Object tracking records:
▬▬▬▬▬▬▬▬▬▬

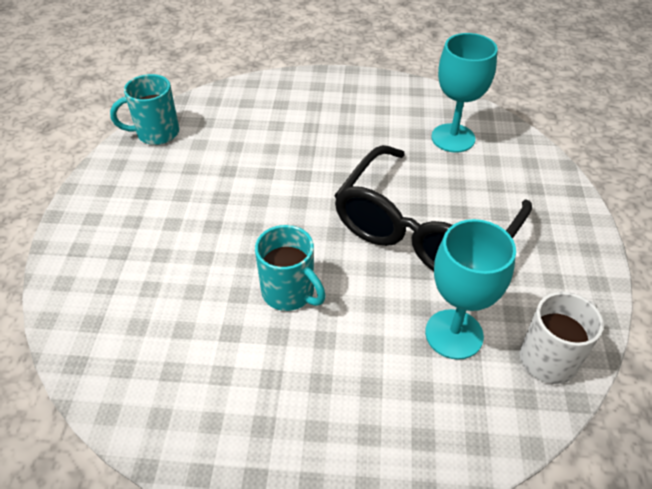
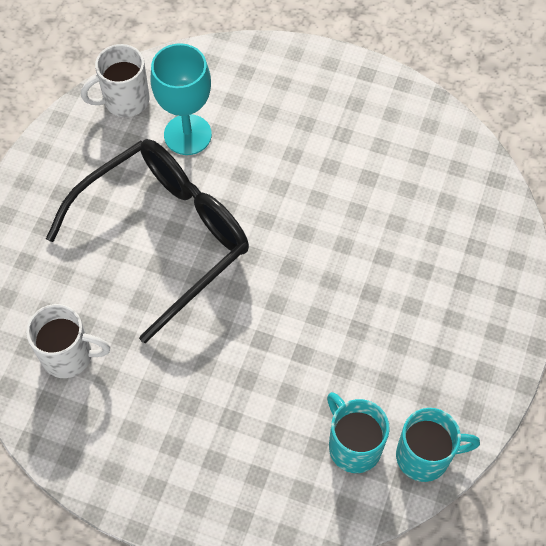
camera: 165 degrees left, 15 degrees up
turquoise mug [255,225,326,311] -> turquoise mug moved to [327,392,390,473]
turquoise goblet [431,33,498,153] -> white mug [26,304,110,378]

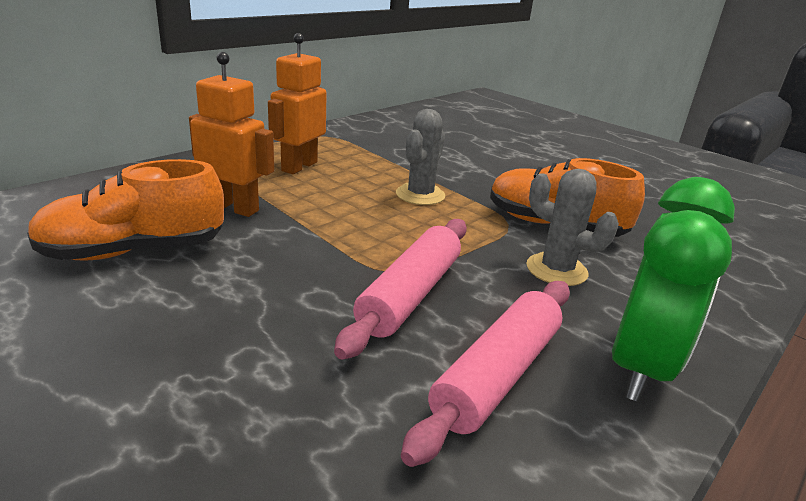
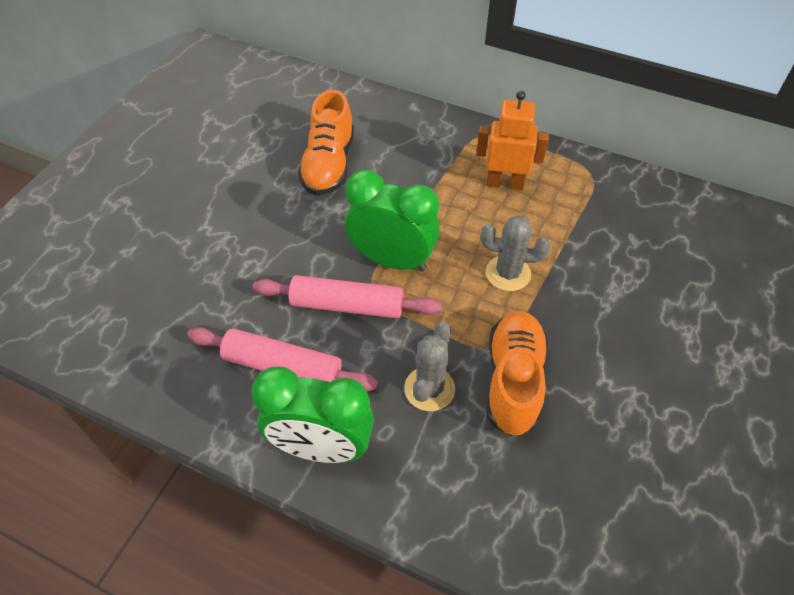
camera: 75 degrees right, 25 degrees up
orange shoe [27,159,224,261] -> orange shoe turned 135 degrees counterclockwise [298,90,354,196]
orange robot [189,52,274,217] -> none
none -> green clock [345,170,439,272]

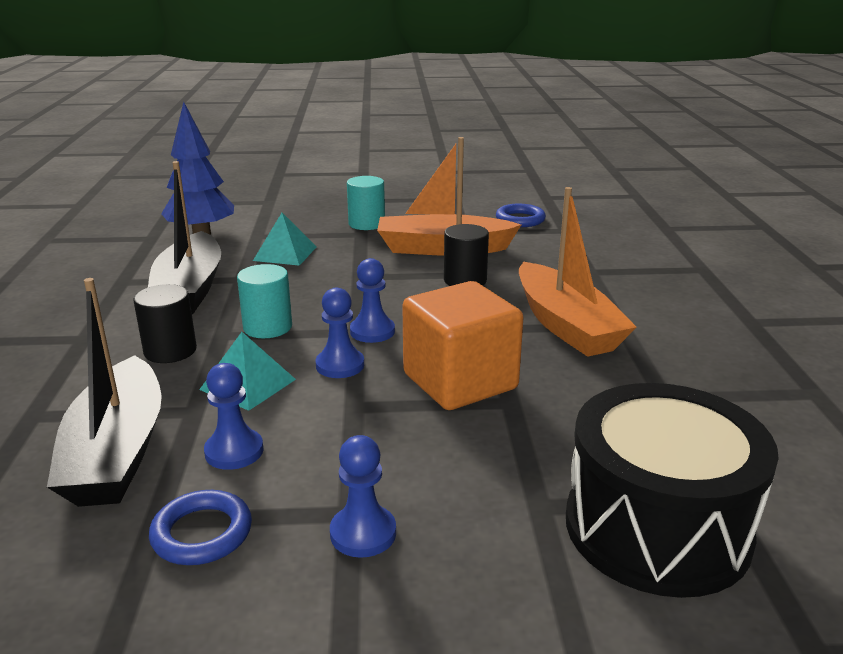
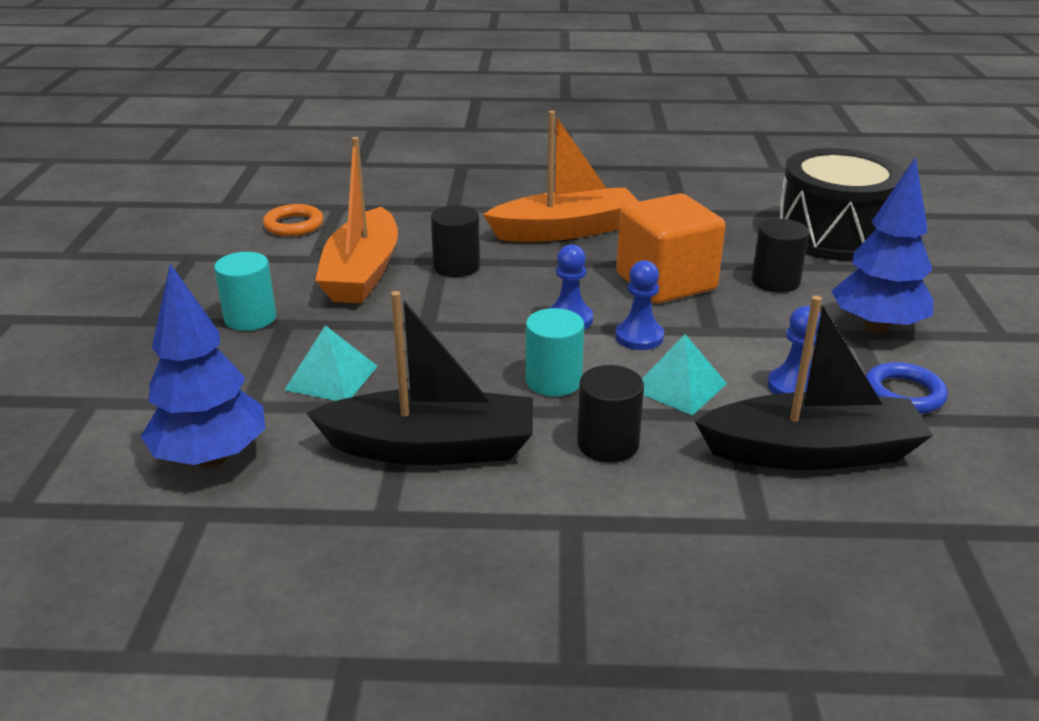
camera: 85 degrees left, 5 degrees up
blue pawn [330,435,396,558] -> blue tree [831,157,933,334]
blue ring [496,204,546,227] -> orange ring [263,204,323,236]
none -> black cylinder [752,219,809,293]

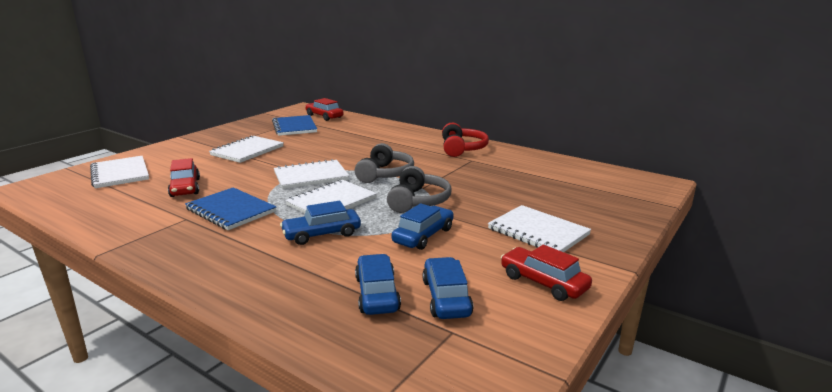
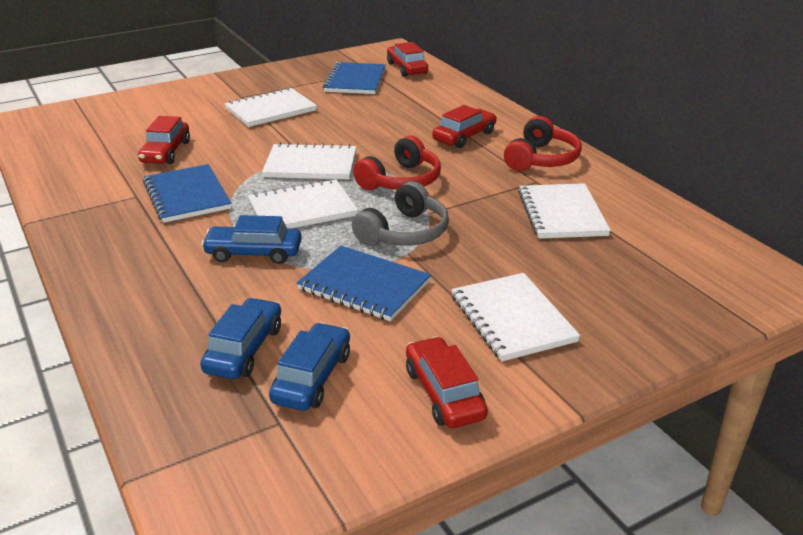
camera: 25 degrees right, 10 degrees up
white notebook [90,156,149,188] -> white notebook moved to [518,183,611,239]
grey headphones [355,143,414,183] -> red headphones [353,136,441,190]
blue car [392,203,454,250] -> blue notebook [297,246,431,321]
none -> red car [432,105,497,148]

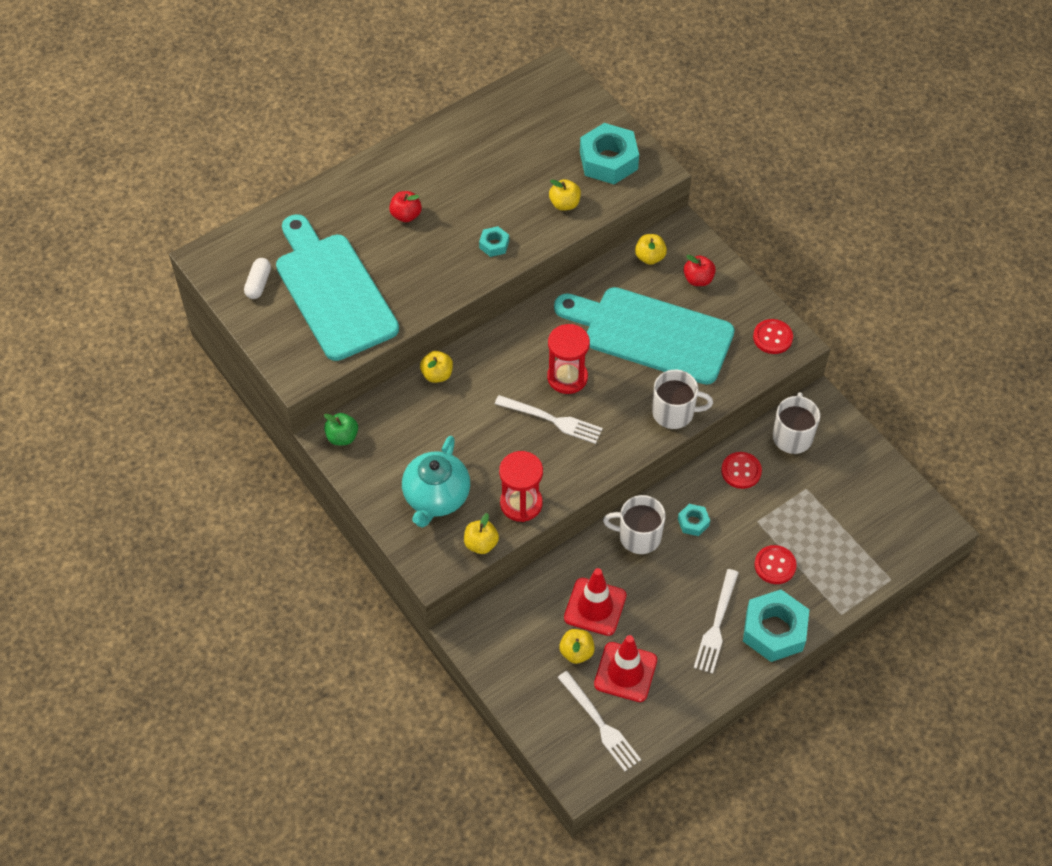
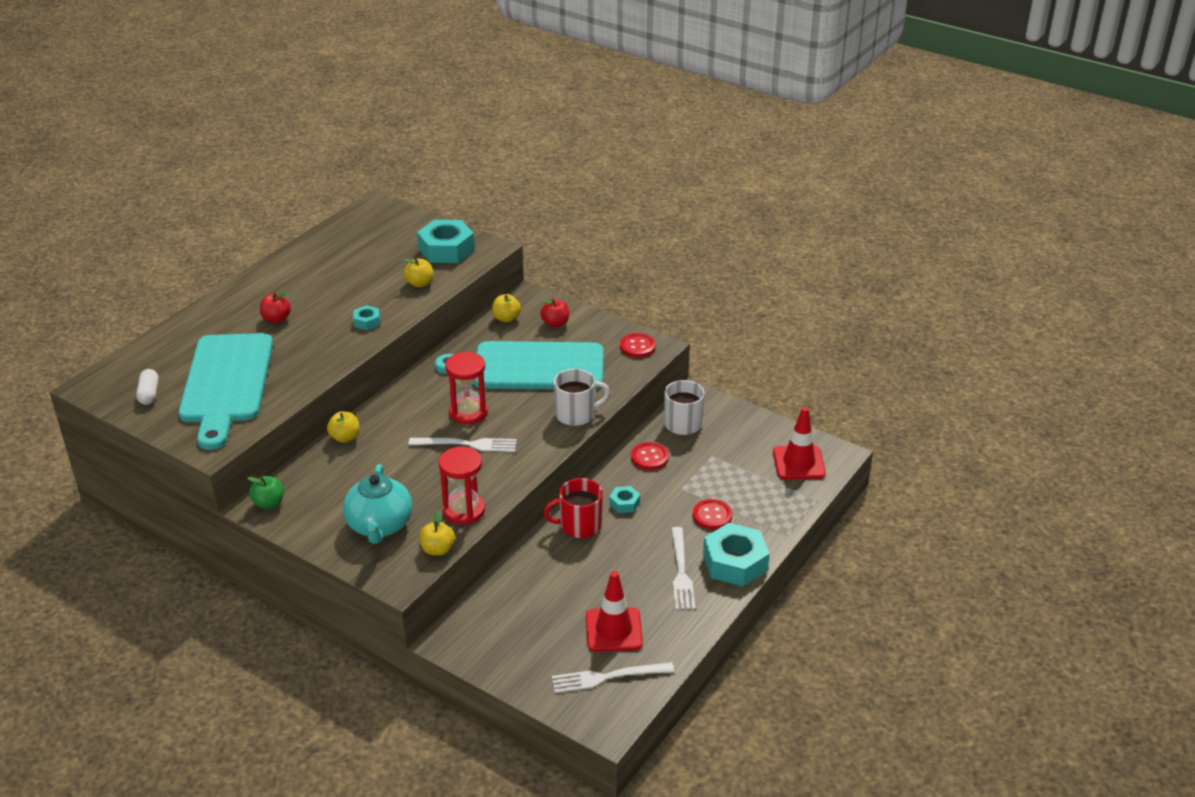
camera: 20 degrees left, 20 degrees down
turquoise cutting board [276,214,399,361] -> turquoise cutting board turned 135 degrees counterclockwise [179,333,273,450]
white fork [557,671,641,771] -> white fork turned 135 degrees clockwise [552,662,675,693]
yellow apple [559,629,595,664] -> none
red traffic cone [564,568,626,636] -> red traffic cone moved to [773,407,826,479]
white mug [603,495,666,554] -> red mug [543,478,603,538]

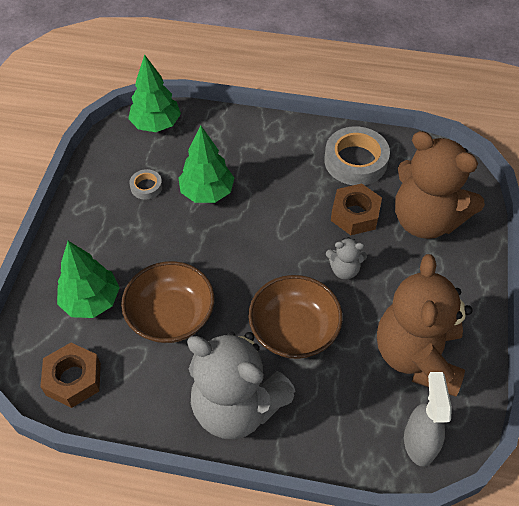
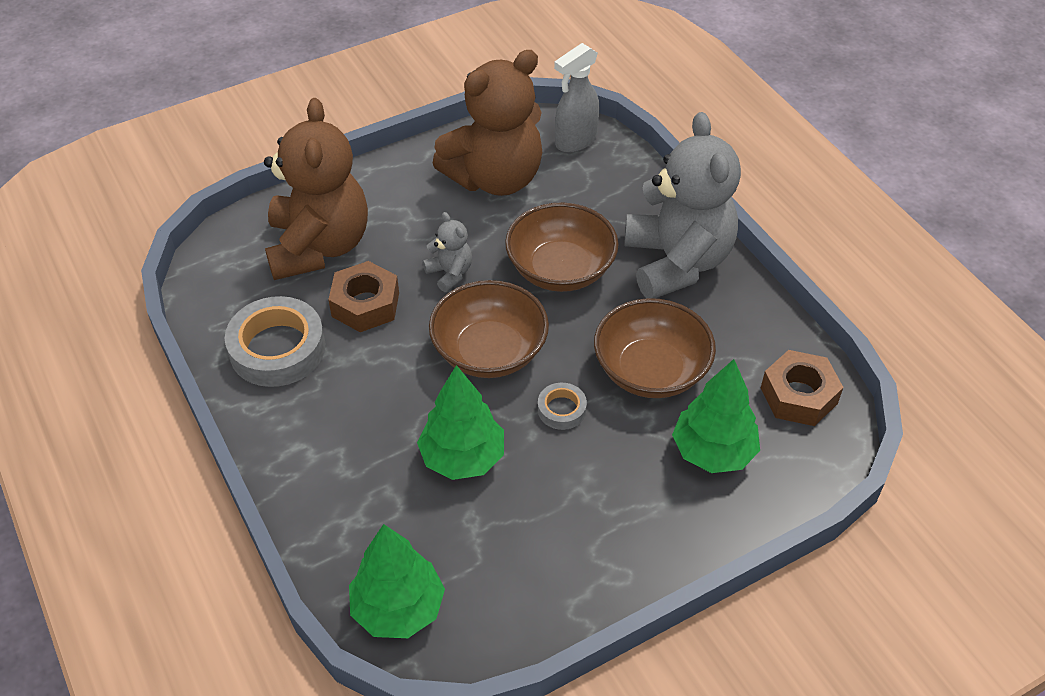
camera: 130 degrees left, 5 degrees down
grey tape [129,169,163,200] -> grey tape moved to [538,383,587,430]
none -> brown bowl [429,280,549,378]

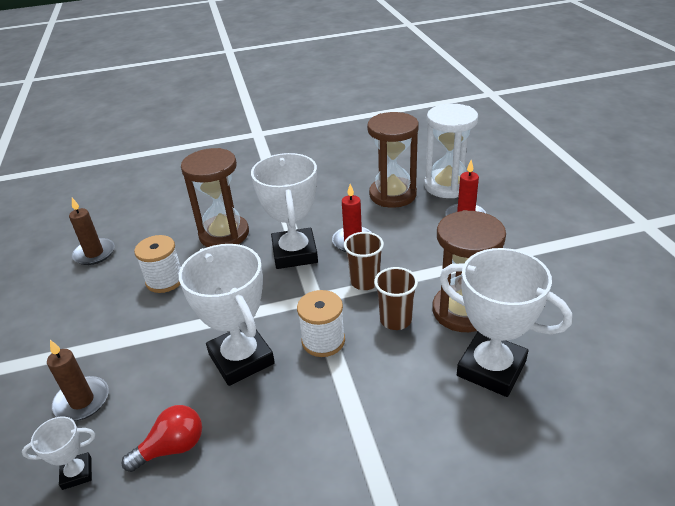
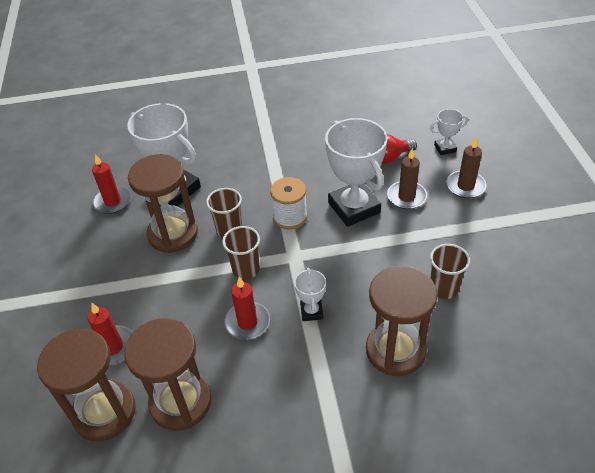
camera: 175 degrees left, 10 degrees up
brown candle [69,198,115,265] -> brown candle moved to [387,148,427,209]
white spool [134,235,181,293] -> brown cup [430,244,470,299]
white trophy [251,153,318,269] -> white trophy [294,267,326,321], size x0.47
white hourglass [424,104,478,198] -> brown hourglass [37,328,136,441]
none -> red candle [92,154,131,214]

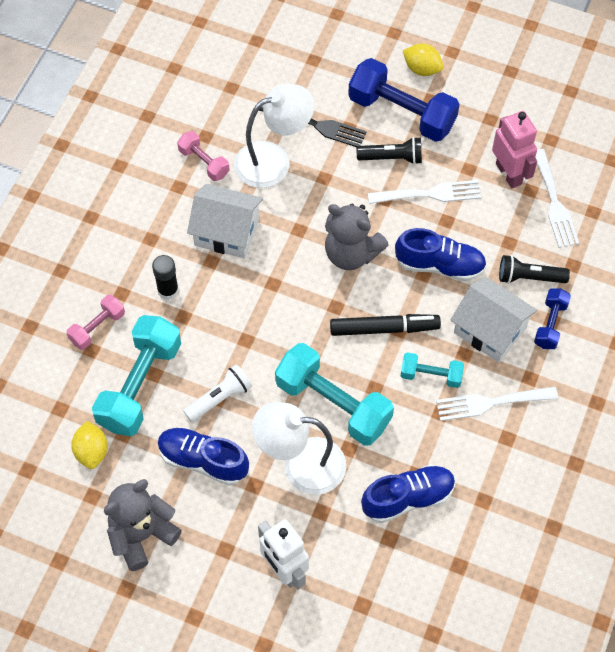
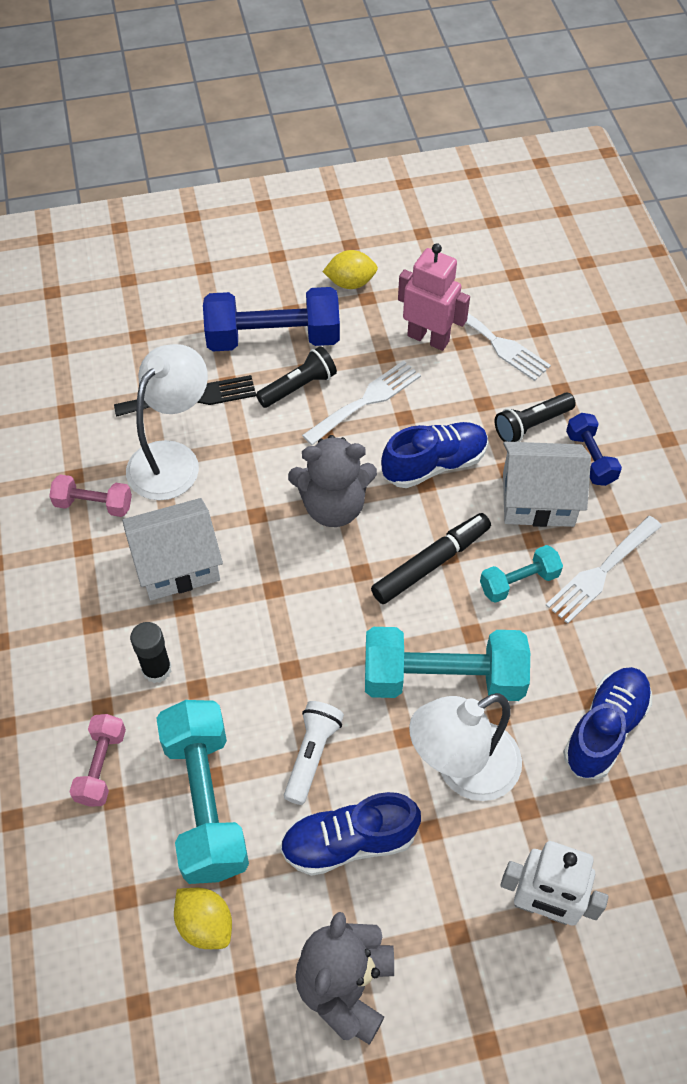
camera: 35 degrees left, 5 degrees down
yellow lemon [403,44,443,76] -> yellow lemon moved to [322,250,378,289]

▬▬▬▬▬▬▬▬▬▬

*TASK BRIEF*
Spot every line in the entries that includes the word "blue", and copy each one out.

*WRITTEN SOLUTION*
blue pawn [330,435,396,558] -> blue tree [831,157,933,334]
blue ring [496,204,546,227] -> orange ring [263,204,323,236]
blue car [392,203,454,250] -> blue notebook [297,246,431,321]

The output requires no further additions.